— Exercise brief —
The output must contain exactly the lines from the top of the listing below through the line containing "white 1x2 brick", and no pictures.

== Input data ==

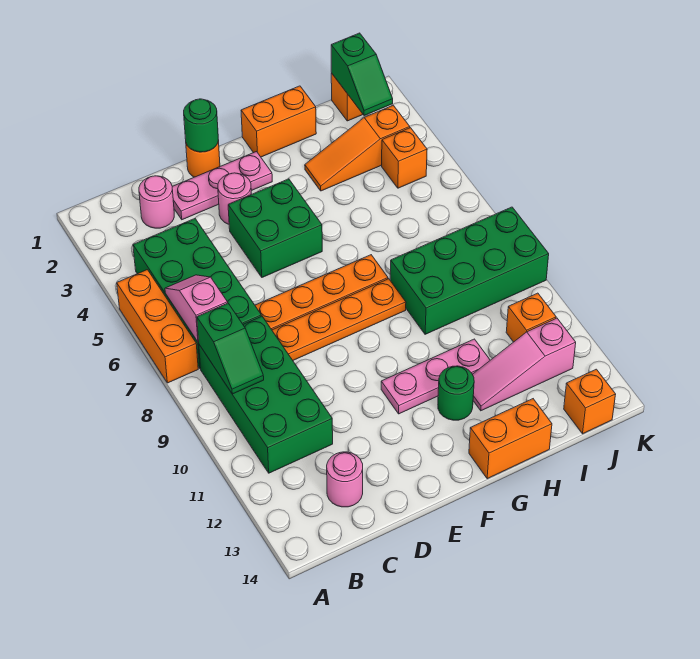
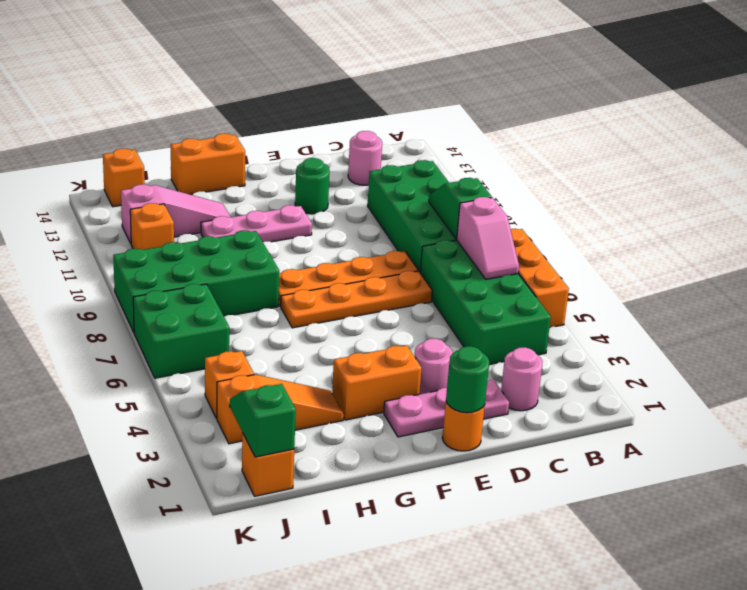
green 2x2 brick [228,179,322,277] -> green 2x2 brick moved to [133,284,229,378]
orange 1x2 brick [241,86,316,157] -> orange 1x2 brick moved to [332,345,421,420]
green 1x1 round brick [438,366,474,420] -> green 1x1 round brick moved to [295,158,330,214]

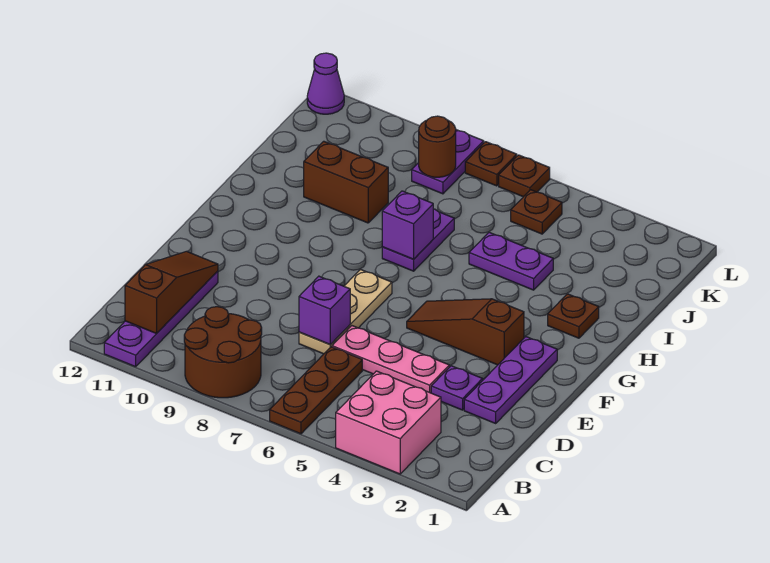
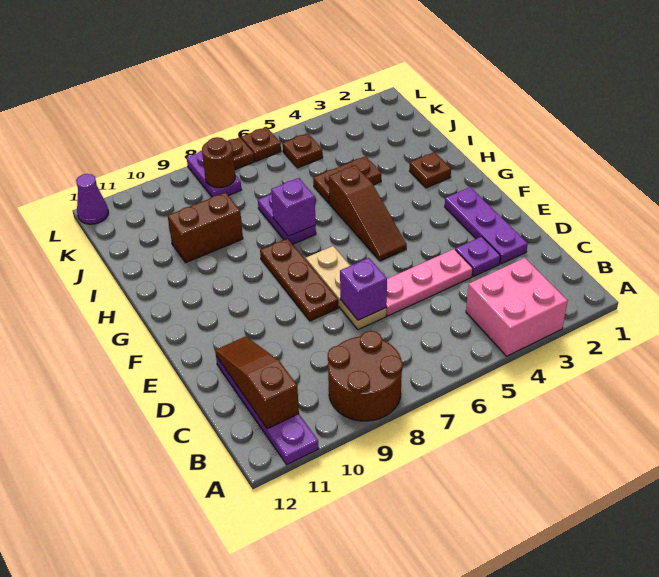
brown 1x3 plate [270,347,362,434] -> brown 1x3 plate moved to [260,238,338,321]
brown 1x3 slope [407,299,524,365] -> brown 1x3 slope turned to [329,165,407,261]
purple 1x2 plate [469,232,553,290] -> brown 1x2 plate [313,156,381,203]

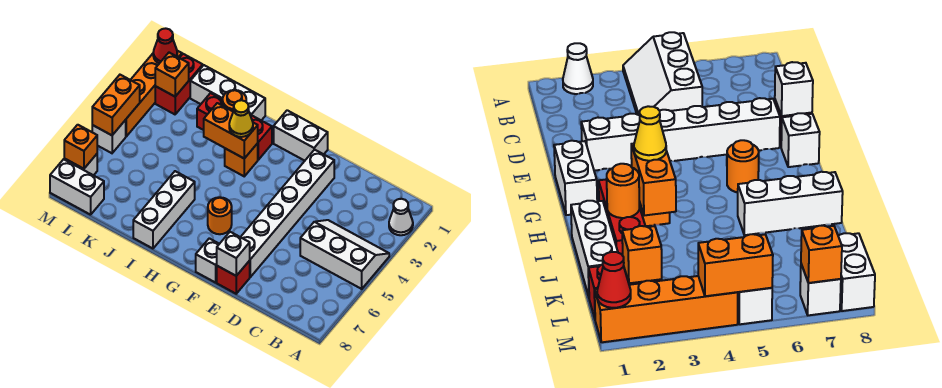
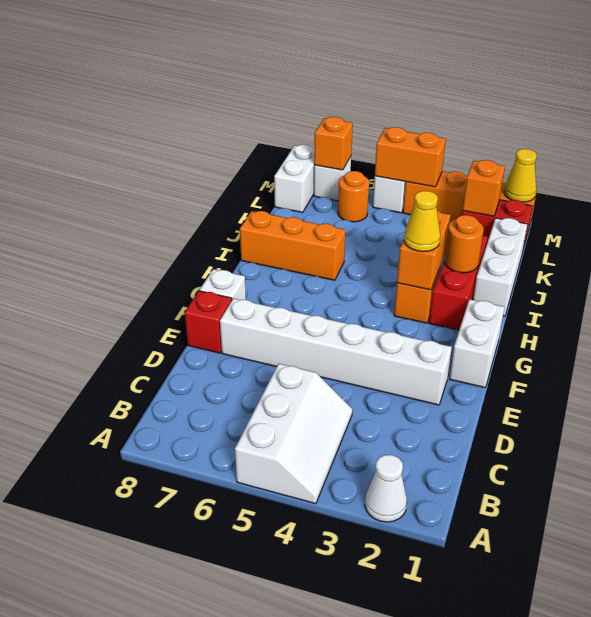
white 1x1 brick [217,232,250,276] -> none
orange 1x1 round brick [208,197,232,234] -> orange 1x1 round brick moved to [338,171,369,222]
white 1x3 brick [133,171,195,248] -> orange 1x3 brick [240,211,346,280]
red 1x1 cone [153,28,177,63] -> yellow 1x1 cone [504,149,537,202]

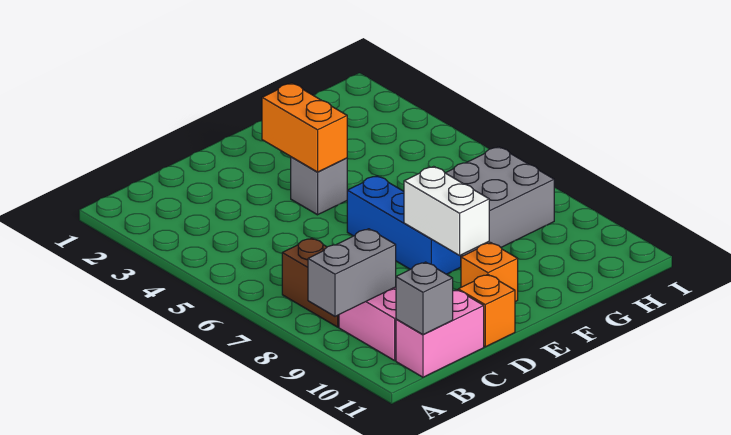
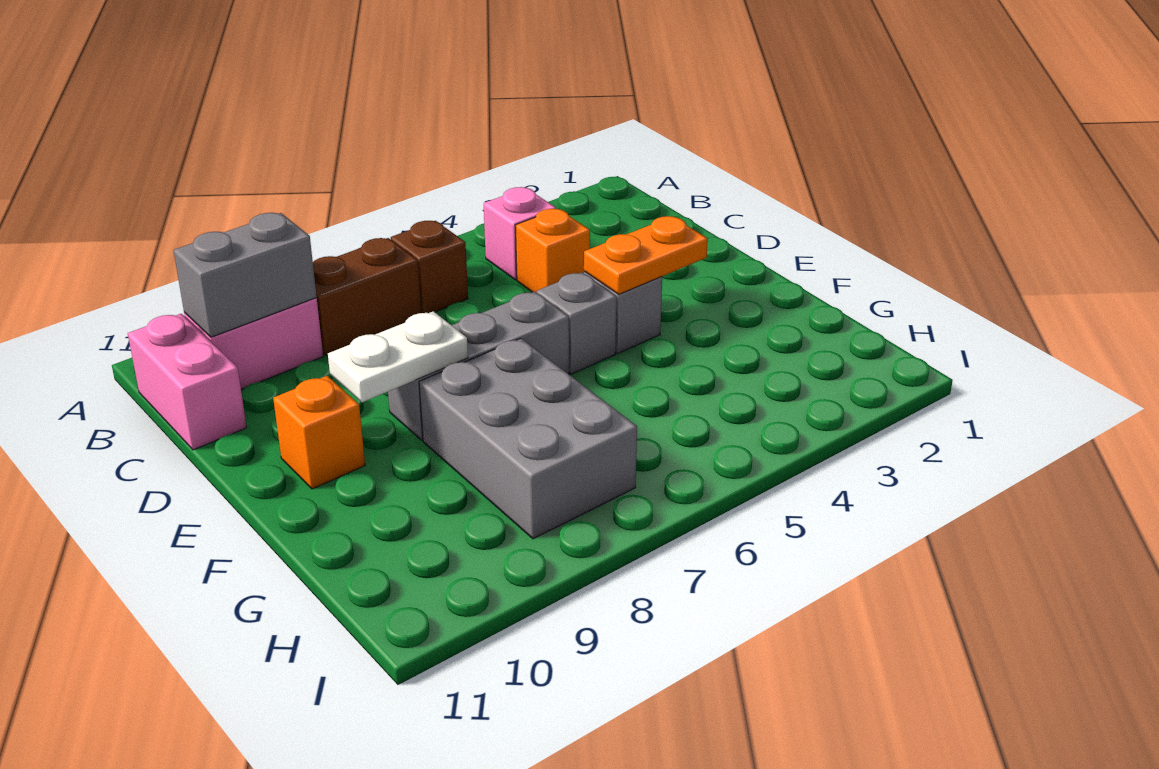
grey 1x2 brick [308,229,396,316] -> grey 1x2 brick turned to [174,213,317,337]
none -> pink 1x1 brick [484,187,556,280]
none -> brown 1x1 brick [391,221,468,313]
grey 1x1 brick [396,262,453,334] -> grey 1x1 brick moved to [537,273,616,374]
orange 1x1 brick [458,275,515,347] -> orange 1x1 brick moved to [515,209,590,293]
orange 1x2 brick [262,83,347,172] -> orange 1x2 plate [584,216,708,294]
blue 1x3 brick [347,176,461,274] -> grey 1x3 brick [388,292,569,440]
white 1x2 brick [404,166,489,255] -> white 1x2 plate [328,311,468,402]

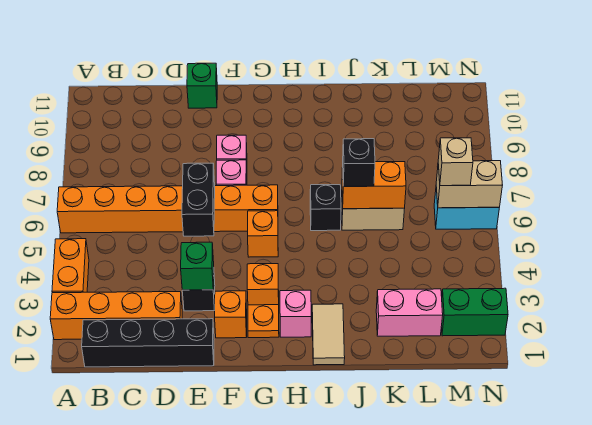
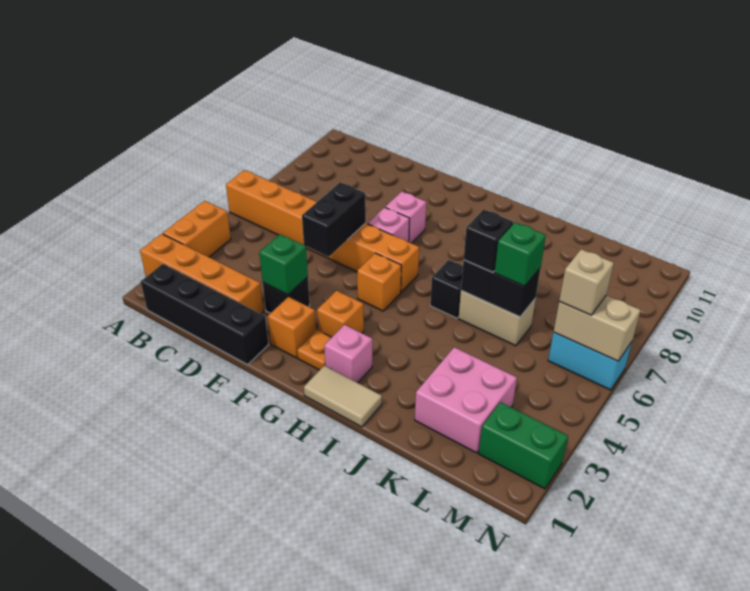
green 1x1 brick [187,63,217,108] -> green 1x1 brick moved to [495,222,546,286]
tan 1x2 tile [312,304,345,365] -> tan 1x2 tile turned to [304,366,382,427]
orange 1x2 brick [342,162,406,209] -> black 1x2 brick [461,260,541,317]
pink 1x2 brick [376,289,443,336] -> pink 2x2 brick [415,347,517,453]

===

— Expected output —
green 2x2 brick [228,179,322,277] -> green 2x2 brick moved to [133,284,229,378]
orange 1x2 brick [241,86,316,157] -> orange 1x2 brick moved to [332,345,421,420]
green 1x1 round brick [438,366,474,420] -> green 1x1 round brick moved to [295,158,330,214]

brown 1x3 plate [270,347,362,434] -> brown 1x3 plate moved to [260,238,338,321]
brown 1x3 slope [407,299,524,365] -> brown 1x3 slope turned to [329,165,407,261]
purple 1x2 plate [469,232,553,290] -> brown 1x2 plate [313,156,381,203]

white 1x1 brick [217,232,250,276] -> none
orange 1x1 round brick [208,197,232,234] -> orange 1x1 round brick moved to [338,171,369,222]
white 1x3 brick [133,171,195,248] -> orange 1x3 brick [240,211,346,280]
red 1x1 cone [153,28,177,63] -> yellow 1x1 cone [504,149,537,202]

grey 1x2 brick [308,229,396,316] -> grey 1x2 brick turned to [174,213,317,337]
none -> pink 1x1 brick [484,187,556,280]
none -> brown 1x1 brick [391,221,468,313]
grey 1x1 brick [396,262,453,334] -> grey 1x1 brick moved to [537,273,616,374]
orange 1x1 brick [458,275,515,347] -> orange 1x1 brick moved to [515,209,590,293]
orange 1x2 brick [262,83,347,172] -> orange 1x2 plate [584,216,708,294]
blue 1x3 brick [347,176,461,274] -> grey 1x3 brick [388,292,569,440]
white 1x2 brick [404,166,489,255] -> white 1x2 plate [328,311,468,402]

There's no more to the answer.